=== Section Start ===

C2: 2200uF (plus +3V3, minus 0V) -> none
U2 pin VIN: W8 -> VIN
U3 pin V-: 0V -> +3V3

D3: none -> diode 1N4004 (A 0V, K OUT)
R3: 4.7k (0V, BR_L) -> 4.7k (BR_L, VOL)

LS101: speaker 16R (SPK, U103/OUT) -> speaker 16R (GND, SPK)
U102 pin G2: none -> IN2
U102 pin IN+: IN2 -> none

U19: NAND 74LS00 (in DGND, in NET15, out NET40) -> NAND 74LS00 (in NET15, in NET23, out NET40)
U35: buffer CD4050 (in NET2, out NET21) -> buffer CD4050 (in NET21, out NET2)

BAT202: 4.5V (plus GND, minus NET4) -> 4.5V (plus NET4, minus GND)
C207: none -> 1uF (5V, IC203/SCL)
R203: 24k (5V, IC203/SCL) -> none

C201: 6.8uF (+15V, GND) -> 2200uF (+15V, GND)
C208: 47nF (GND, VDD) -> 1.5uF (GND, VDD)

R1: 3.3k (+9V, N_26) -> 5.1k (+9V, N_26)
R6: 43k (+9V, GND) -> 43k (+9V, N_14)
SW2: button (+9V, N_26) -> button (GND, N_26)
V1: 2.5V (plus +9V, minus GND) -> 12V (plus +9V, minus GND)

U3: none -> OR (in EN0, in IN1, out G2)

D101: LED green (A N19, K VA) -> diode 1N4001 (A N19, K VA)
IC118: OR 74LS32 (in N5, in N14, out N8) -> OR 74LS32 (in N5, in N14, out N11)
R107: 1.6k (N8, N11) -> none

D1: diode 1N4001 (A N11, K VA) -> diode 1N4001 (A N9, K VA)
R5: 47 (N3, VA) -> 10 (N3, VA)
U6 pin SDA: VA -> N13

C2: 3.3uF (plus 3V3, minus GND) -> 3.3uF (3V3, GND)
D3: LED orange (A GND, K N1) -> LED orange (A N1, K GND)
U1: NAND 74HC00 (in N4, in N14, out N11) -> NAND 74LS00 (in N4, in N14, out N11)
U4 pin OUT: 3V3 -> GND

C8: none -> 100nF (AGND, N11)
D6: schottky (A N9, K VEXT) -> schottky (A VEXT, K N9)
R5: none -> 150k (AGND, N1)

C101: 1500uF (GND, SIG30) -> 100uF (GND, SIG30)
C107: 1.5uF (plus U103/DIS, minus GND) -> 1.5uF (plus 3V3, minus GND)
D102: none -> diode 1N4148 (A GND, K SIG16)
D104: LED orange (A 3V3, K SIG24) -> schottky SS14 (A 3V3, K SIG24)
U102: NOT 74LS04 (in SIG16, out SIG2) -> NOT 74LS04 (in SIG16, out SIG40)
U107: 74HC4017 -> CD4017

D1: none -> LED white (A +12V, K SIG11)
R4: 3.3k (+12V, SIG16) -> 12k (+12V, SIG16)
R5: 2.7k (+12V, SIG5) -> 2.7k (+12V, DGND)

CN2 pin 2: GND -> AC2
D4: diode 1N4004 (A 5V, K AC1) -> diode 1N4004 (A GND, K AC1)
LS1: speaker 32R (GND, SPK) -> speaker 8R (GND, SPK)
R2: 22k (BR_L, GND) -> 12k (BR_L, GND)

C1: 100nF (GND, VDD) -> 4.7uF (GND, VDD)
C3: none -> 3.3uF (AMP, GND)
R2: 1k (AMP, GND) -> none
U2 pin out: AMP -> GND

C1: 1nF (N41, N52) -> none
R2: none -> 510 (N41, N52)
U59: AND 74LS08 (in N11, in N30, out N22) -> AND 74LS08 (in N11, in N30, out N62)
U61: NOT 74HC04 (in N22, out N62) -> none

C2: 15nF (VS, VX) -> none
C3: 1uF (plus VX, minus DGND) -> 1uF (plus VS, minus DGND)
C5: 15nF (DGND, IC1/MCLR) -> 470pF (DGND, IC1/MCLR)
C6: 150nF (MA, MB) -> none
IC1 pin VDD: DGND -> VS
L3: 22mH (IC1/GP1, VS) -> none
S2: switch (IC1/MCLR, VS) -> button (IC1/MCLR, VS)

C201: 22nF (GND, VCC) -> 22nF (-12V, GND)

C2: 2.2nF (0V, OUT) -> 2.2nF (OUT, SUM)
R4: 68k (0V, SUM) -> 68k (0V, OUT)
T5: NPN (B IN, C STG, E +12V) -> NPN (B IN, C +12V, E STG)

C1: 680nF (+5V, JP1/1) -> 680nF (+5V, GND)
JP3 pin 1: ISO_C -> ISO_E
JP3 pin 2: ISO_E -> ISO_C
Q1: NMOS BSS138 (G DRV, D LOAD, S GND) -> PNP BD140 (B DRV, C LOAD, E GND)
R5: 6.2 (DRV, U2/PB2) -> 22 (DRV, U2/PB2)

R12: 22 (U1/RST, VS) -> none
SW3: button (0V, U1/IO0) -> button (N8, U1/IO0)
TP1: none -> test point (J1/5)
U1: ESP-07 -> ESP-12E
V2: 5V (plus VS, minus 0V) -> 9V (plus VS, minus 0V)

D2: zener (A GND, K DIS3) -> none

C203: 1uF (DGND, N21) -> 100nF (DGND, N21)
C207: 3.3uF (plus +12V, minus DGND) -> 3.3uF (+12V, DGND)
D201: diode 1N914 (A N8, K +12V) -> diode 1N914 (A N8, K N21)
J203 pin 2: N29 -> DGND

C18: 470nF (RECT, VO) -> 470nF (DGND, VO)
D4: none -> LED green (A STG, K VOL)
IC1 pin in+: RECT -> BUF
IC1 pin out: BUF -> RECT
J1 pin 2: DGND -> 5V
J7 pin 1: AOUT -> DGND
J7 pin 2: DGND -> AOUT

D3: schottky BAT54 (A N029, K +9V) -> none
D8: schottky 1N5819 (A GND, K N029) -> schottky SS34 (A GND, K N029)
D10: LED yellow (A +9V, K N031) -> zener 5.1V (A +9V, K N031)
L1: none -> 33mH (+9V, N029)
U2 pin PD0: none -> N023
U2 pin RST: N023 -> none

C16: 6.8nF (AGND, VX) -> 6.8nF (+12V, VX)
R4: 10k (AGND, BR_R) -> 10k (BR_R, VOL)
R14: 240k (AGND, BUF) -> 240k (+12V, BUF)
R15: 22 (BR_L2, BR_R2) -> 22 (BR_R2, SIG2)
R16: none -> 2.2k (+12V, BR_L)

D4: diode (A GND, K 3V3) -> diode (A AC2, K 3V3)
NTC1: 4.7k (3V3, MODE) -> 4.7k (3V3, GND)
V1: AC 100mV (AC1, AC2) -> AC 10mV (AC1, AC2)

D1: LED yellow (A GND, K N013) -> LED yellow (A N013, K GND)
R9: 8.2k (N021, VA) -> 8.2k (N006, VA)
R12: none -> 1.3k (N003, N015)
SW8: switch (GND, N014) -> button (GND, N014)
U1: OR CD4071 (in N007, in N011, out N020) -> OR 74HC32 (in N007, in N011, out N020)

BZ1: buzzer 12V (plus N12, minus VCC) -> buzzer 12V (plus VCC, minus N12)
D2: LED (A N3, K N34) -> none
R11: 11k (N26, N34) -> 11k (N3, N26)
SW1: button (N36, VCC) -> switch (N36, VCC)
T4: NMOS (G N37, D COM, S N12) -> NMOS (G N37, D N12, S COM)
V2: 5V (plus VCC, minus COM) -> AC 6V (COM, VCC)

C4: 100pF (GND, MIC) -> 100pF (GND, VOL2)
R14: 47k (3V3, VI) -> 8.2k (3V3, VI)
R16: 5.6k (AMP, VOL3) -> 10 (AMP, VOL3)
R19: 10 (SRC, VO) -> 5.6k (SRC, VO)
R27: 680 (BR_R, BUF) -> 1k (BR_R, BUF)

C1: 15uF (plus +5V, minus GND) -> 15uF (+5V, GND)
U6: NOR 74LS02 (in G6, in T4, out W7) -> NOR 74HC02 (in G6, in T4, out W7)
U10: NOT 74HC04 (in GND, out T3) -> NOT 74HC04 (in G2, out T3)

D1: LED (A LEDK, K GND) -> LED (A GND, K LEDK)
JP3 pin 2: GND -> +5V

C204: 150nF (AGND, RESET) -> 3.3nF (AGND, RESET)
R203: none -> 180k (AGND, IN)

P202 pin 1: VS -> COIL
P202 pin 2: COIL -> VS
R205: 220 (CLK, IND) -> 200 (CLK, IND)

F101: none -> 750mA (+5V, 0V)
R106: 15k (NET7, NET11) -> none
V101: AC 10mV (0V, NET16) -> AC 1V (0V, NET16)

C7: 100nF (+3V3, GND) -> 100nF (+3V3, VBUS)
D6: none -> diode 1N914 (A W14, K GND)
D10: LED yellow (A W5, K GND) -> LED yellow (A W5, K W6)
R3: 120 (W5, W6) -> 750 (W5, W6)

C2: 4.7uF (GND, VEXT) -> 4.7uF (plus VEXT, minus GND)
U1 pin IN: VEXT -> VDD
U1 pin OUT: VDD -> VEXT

=== Section End ===

(Task details) From the first line of the listing above through the line that contains "R2: none -> 510 (N41, N52)", retype every line exactly, and write nothing else.

(Exercise answer)
C2: 2200uF (plus +3V3, minus 0V) -> none
U2 pin VIN: W8 -> VIN
U3 pin V-: 0V -> +3V3

D3: none -> diode 1N4004 (A 0V, K OUT)
R3: 4.7k (0V, BR_L) -> 4.7k (BR_L, VOL)

LS101: speaker 16R (SPK, U103/OUT) -> speaker 16R (GND, SPK)
U102 pin G2: none -> IN2
U102 pin IN+: IN2 -> none

U19: NAND 74LS00 (in DGND, in NET15, out NET40) -> NAND 74LS00 (in NET15, in NET23, out NET40)
U35: buffer CD4050 (in NET2, out NET21) -> buffer CD4050 (in NET21, out NET2)

BAT202: 4.5V (plus GND, minus NET4) -> 4.5V (plus NET4, minus GND)
C207: none -> 1uF (5V, IC203/SCL)
R203: 24k (5V, IC203/SCL) -> none

C201: 6.8uF (+15V, GND) -> 2200uF (+15V, GND)
C208: 47nF (GND, VDD) -> 1.5uF (GND, VDD)

R1: 3.3k (+9V, N_26) -> 5.1k (+9V, N_26)
R6: 43k (+9V, GND) -> 43k (+9V, N_14)
SW2: button (+9V, N_26) -> button (GND, N_26)
V1: 2.5V (plus +9V, minus GND) -> 12V (plus +9V, minus GND)

U3: none -> OR (in EN0, in IN1, out G2)

D101: LED green (A N19, K VA) -> diode 1N4001 (A N19, K VA)
IC118: OR 74LS32 (in N5, in N14, out N8) -> OR 74LS32 (in N5, in N14, out N11)
R107: 1.6k (N8, N11) -> none

D1: diode 1N4001 (A N11, K VA) -> diode 1N4001 (A N9, K VA)
R5: 47 (N3, VA) -> 10 (N3, VA)
U6 pin SDA: VA -> N13

C2: 3.3uF (plus 3V3, minus GND) -> 3.3uF (3V3, GND)
D3: LED orange (A GND, K N1) -> LED orange (A N1, K GND)
U1: NAND 74HC00 (in N4, in N14, out N11) -> NAND 74LS00 (in N4, in N14, out N11)
U4 pin OUT: 3V3 -> GND

C8: none -> 100nF (AGND, N11)
D6: schottky (A N9, K VEXT) -> schottky (A VEXT, K N9)
R5: none -> 150k (AGND, N1)

C101: 1500uF (GND, SIG30) -> 100uF (GND, SIG30)
C107: 1.5uF (plus U103/DIS, minus GND) -> 1.5uF (plus 3V3, minus GND)
D102: none -> diode 1N4148 (A GND, K SIG16)
D104: LED orange (A 3V3, K SIG24) -> schottky SS14 (A 3V3, K SIG24)
U102: NOT 74LS04 (in SIG16, out SIG2) -> NOT 74LS04 (in SIG16, out SIG40)
U107: 74HC4017 -> CD4017

D1: none -> LED white (A +12V, K SIG11)
R4: 3.3k (+12V, SIG16) -> 12k (+12V, SIG16)
R5: 2.7k (+12V, SIG5) -> 2.7k (+12V, DGND)

CN2 pin 2: GND -> AC2
D4: diode 1N4004 (A 5V, K AC1) -> diode 1N4004 (A GND, K AC1)
LS1: speaker 32R (GND, SPK) -> speaker 8R (GND, SPK)
R2: 22k (BR_L, GND) -> 12k (BR_L, GND)

C1: 100nF (GND, VDD) -> 4.7uF (GND, VDD)
C3: none -> 3.3uF (AMP, GND)
R2: 1k (AMP, GND) -> none
U2 pin out: AMP -> GND

C1: 1nF (N41, N52) -> none
R2: none -> 510 (N41, N52)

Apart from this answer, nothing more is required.